Collection entries:
>>>>

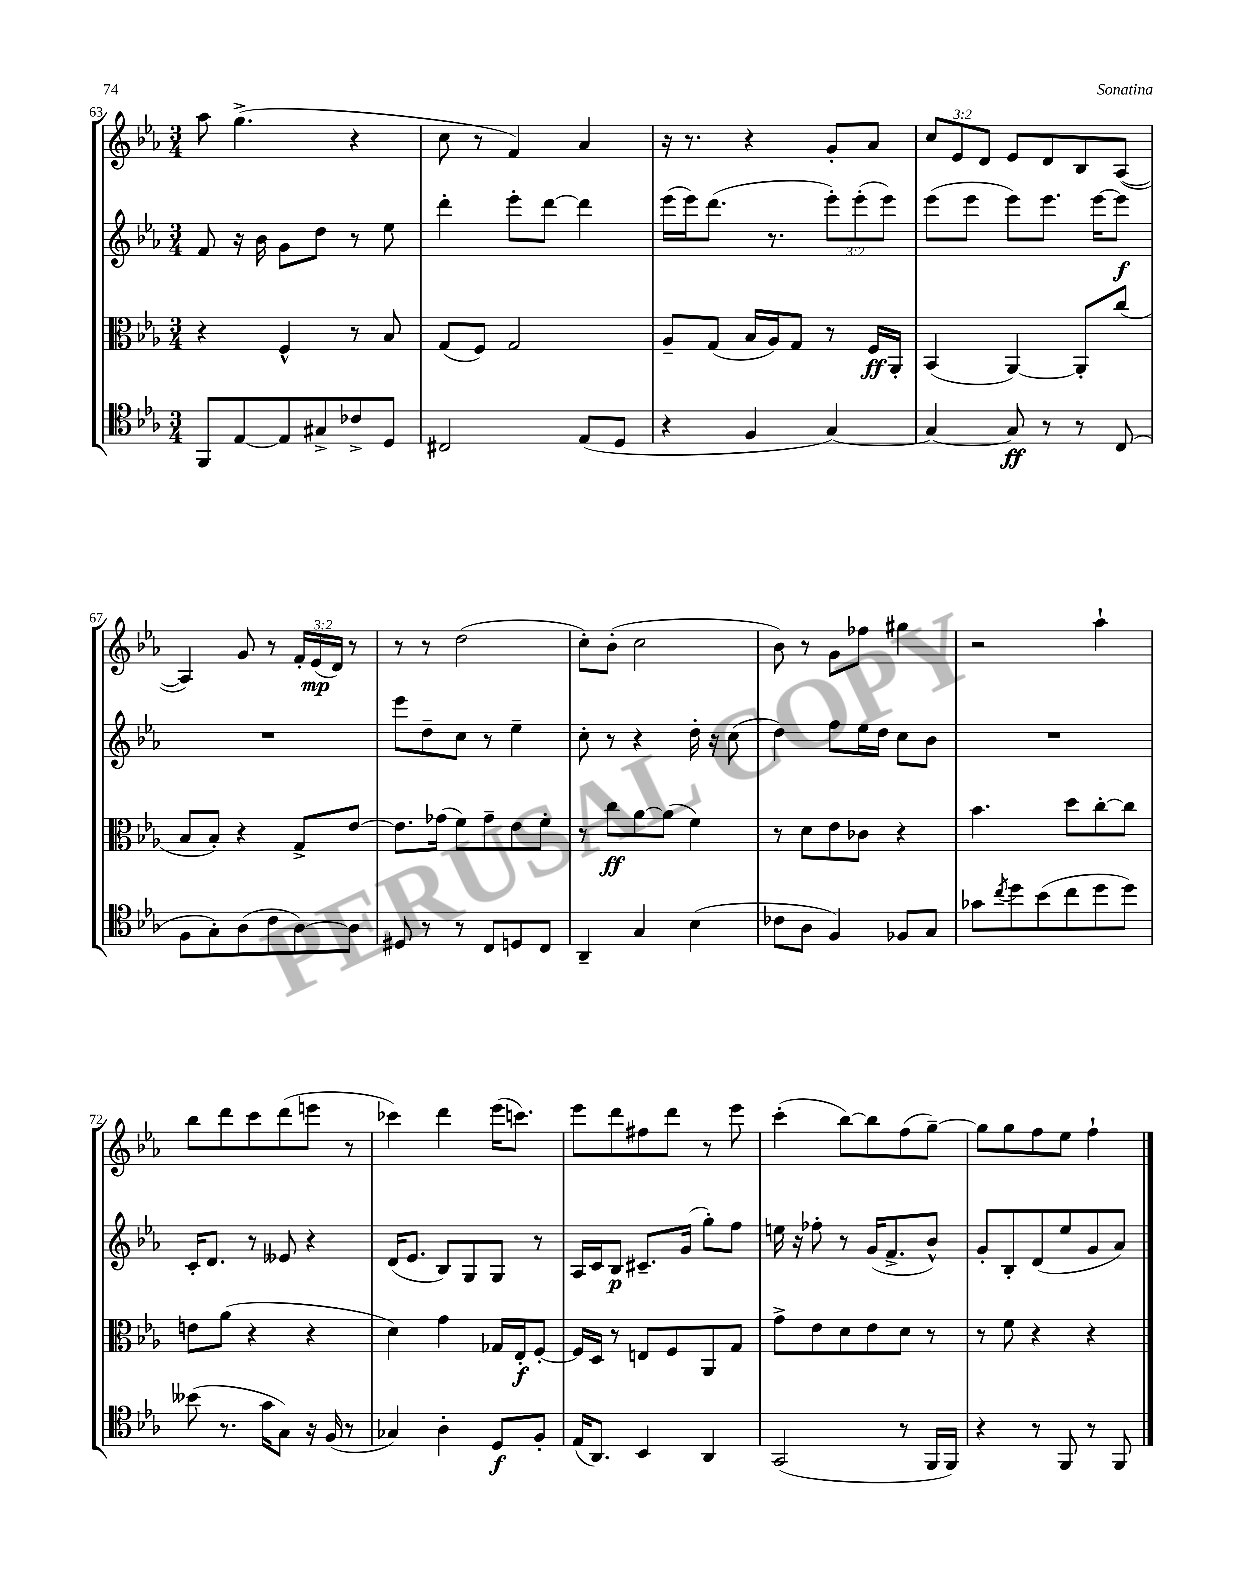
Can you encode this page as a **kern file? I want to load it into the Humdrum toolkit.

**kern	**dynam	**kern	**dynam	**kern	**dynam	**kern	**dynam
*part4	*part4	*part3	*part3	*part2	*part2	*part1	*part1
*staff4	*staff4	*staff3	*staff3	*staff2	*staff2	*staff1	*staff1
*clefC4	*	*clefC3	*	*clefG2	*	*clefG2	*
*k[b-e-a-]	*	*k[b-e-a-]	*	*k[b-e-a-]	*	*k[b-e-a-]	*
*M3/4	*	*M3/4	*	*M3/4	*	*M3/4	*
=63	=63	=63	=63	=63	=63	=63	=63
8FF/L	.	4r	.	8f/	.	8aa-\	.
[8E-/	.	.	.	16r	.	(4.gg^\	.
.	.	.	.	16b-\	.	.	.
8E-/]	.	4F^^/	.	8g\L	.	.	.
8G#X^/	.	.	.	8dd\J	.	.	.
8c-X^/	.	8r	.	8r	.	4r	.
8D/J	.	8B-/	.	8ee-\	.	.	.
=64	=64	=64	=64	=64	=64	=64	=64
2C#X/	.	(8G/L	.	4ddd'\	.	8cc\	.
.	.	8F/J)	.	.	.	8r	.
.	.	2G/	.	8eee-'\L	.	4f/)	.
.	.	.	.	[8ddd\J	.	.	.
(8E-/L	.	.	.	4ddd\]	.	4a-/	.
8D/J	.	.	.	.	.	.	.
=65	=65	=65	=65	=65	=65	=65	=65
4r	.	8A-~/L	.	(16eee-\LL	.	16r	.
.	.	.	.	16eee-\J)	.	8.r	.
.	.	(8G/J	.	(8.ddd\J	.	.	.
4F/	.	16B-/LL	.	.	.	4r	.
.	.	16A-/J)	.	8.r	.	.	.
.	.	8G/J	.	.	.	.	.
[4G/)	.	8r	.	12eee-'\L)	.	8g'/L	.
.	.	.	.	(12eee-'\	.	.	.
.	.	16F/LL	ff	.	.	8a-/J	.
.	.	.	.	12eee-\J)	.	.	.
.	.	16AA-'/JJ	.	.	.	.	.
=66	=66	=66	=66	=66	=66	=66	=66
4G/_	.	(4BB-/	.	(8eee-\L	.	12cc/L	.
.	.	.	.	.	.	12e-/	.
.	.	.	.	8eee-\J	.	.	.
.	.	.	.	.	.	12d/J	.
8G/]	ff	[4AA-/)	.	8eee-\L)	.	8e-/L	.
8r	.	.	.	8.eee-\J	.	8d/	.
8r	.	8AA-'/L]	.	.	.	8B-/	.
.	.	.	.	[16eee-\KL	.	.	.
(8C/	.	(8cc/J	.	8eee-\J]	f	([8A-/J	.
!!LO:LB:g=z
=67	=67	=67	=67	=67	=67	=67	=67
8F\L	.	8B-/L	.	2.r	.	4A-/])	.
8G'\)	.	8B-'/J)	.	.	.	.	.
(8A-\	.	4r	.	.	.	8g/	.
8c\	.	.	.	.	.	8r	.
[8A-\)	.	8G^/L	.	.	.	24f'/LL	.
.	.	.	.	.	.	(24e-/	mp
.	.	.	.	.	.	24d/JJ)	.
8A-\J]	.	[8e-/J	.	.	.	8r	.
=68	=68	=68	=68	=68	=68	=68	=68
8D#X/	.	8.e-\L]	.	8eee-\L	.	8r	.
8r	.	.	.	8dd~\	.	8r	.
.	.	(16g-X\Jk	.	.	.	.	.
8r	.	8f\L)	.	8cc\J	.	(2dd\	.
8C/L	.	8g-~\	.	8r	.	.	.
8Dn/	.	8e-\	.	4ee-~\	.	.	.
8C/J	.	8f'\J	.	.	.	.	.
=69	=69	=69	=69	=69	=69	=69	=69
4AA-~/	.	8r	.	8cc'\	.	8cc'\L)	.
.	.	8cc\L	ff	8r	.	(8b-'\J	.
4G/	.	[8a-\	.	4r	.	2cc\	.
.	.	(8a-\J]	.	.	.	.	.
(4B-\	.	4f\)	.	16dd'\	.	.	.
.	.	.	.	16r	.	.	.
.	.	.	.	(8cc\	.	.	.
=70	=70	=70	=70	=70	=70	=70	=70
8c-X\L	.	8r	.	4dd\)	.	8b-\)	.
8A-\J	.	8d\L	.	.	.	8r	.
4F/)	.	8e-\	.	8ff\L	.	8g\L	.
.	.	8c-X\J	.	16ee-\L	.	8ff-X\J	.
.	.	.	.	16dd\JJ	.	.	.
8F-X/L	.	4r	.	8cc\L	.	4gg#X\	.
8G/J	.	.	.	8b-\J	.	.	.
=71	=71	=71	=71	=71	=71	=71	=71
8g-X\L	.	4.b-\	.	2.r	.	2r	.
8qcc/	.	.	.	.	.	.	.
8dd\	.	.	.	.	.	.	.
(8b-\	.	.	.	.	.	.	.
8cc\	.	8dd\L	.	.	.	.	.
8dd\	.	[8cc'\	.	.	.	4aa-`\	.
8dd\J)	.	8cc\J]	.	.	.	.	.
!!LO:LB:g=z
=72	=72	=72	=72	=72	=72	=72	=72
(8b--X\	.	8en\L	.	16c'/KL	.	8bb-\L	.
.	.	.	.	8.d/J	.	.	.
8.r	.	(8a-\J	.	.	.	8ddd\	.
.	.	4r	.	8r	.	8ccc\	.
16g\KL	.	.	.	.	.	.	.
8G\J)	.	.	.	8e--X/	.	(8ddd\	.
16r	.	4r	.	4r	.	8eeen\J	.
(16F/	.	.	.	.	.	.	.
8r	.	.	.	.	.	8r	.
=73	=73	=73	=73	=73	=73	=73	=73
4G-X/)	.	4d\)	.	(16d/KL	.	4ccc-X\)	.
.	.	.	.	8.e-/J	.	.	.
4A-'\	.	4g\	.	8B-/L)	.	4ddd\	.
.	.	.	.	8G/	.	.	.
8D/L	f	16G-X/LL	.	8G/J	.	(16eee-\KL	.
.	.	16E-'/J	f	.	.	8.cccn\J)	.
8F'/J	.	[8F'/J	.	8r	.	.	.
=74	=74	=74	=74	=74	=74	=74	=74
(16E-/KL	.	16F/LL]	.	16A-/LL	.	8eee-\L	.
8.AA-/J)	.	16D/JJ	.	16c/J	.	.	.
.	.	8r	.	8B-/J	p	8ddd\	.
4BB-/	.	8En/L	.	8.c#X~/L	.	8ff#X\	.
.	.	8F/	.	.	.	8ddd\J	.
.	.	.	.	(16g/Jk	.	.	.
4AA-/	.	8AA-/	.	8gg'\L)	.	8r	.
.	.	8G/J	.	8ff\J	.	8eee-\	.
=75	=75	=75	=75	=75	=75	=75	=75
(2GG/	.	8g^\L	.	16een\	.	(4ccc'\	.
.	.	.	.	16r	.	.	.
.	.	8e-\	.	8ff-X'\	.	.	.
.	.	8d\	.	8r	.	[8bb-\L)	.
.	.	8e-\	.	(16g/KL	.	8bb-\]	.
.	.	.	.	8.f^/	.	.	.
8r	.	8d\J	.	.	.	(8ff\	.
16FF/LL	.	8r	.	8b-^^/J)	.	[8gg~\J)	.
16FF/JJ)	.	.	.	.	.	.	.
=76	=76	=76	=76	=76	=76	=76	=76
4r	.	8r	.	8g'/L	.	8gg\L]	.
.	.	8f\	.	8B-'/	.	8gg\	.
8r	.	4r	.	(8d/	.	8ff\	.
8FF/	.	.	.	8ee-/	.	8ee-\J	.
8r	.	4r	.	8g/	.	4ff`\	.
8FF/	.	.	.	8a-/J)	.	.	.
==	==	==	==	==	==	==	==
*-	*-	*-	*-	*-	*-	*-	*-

<<<<

Please gather every line from the items above that contains the string "kern", and copy each one out in full.

**PROBLEM SOLUTION**
Can you encode this page as a **kern file? I want to load it into the Humdrum toolkit.
**kern	**dynam	**kern	**dynam	**kern	**dynam	**kern	**dynam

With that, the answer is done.